Go through the entries below and write each one out exactly.
^^^^^^^^
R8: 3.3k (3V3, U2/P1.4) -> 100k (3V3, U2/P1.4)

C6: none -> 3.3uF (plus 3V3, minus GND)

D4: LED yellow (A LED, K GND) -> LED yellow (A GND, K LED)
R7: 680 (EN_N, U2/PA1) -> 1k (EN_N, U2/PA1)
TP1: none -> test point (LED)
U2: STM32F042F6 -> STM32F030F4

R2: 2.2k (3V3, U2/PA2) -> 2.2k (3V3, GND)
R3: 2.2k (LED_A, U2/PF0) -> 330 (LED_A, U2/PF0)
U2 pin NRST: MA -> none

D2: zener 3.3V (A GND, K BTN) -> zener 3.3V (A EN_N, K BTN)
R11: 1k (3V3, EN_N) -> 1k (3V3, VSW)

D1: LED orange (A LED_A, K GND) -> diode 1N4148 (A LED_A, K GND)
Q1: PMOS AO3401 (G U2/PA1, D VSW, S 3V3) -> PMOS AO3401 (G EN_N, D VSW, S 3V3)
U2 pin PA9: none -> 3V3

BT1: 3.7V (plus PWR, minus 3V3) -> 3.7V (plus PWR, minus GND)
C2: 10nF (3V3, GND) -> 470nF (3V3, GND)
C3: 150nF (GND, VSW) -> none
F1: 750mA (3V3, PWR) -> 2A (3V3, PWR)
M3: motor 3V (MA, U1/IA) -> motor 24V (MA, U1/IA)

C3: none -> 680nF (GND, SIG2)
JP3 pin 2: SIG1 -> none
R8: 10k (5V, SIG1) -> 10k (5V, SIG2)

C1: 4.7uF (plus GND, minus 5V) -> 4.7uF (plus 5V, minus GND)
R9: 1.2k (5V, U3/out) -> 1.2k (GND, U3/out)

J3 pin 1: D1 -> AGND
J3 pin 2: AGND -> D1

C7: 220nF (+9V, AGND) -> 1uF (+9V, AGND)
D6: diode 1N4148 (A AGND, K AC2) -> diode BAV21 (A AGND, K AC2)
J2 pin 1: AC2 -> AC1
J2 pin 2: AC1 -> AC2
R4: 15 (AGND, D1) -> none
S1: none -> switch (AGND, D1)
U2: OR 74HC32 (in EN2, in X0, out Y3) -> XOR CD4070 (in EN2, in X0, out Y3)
^^^^^^^^
Written response
R8: 3.3k (3V3, U2/P1.4) -> 100k (3V3, U2/P1.4)

C6: none -> 3.3uF (plus 3V3, minus GND)

D4: LED yellow (A LED, K GND) -> LED yellow (A GND, K LED)
R7: 680 (EN_N, U2/PA1) -> 1k (EN_N, U2/PA1)
TP1: none -> test point (LED)
U2: STM32F042F6 -> STM32F030F4

R2: 2.2k (3V3, U2/PA2) -> 2.2k (3V3, GND)
R3: 2.2k (LED_A, U2/PF0) -> 330 (LED_A, U2/PF0)
U2 pin NRST: MA -> none

D2: zener 3.3V (A GND, K BTN) -> zener 3.3V (A EN_N, K BTN)
R11: 1k (3V3, EN_N) -> 1k (3V3, VSW)

D1: LED orange (A LED_A, K GND) -> diode 1N4148 (A LED_A, K GND)
Q1: PMOS AO3401 (G U2/PA1, D VSW, S 3V3) -> PMOS AO3401 (G EN_N, D VSW, S 3V3)
U2 pin PA9: none -> 3V3

BT1: 3.7V (plus PWR, minus 3V3) -> 3.7V (plus PWR, minus GND)
C2: 10nF (3V3, GND) -> 470nF (3V3, GND)
C3: 150nF (GND, VSW) -> none
F1: 750mA (3V3, PWR) -> 2A (3V3, PWR)
M3: motor 3V (MA, U1/IA) -> motor 24V (MA, U1/IA)

C3: none -> 680nF (GND, SIG2)
JP3 pin 2: SIG1 -> none
R8: 10k (5V, SIG1) -> 10k (5V, SIG2)

C1: 4.7uF (plus GND, minus 5V) -> 4.7uF (plus 5V, minus GND)
R9: 1.2k (5V, U3/out) -> 1.2k (GND, U3/out)

J3 pin 1: D1 -> AGND
J3 pin 2: AGND -> D1

C7: 220nF (+9V, AGND) -> 1uF (+9V, AGND)
D6: diode 1N4148 (A AGND, K AC2) -> diode BAV21 (A AGND, K AC2)
J2 pin 1: AC2 -> AC1
J2 pin 2: AC1 -> AC2
R4: 15 (AGND, D1) -> none
S1: none -> switch (AGND, D1)
U2: OR 74HC32 (in EN2, in X0, out Y3) -> XOR CD4070 (in EN2, in X0, out Y3)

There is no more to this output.